### Problem to solve
Everything from the line containing "(554, 202) = (567, 417): pink" to the end of the records should be reproduced exactly, and nothing before it.

### Information
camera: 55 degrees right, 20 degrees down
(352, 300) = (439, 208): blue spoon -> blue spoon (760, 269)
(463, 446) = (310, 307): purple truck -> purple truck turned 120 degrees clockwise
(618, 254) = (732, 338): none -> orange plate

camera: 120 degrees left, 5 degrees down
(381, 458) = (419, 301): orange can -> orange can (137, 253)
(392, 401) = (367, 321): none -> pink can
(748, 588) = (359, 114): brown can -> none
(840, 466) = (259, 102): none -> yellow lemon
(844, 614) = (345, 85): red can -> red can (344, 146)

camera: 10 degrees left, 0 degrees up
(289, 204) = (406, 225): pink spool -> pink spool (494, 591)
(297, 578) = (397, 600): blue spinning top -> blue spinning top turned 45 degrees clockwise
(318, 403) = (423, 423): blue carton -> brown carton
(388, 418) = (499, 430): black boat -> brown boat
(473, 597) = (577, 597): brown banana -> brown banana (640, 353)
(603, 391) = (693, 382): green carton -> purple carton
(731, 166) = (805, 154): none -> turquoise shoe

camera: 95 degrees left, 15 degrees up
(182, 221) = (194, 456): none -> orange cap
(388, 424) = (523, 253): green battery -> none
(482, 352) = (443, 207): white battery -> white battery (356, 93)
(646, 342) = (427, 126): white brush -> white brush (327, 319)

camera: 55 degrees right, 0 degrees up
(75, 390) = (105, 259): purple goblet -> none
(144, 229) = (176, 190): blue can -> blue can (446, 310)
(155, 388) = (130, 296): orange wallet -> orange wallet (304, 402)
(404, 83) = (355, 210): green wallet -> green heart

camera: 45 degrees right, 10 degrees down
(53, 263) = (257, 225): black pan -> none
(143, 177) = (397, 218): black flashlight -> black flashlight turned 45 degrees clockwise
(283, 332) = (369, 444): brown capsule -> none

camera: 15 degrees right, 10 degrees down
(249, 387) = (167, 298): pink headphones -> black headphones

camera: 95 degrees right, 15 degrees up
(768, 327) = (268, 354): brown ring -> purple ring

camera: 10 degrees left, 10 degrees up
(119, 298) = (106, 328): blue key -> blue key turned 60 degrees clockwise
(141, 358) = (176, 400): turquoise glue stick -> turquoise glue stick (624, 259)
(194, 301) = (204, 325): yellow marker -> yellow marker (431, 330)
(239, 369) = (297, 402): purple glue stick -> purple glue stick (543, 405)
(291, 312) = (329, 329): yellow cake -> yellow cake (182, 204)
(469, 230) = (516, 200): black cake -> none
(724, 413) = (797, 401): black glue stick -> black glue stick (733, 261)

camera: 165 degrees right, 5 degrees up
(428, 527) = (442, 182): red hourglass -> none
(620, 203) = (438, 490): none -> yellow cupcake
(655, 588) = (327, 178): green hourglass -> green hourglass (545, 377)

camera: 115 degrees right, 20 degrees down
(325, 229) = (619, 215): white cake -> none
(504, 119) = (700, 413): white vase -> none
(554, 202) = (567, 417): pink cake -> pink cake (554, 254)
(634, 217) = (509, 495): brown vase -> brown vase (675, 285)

### Problem solution
(554, 202) = (567, 417): pink cake -> pink cake (554, 254)
(634, 217) = (509, 495): brown vase -> brown vase (675, 285)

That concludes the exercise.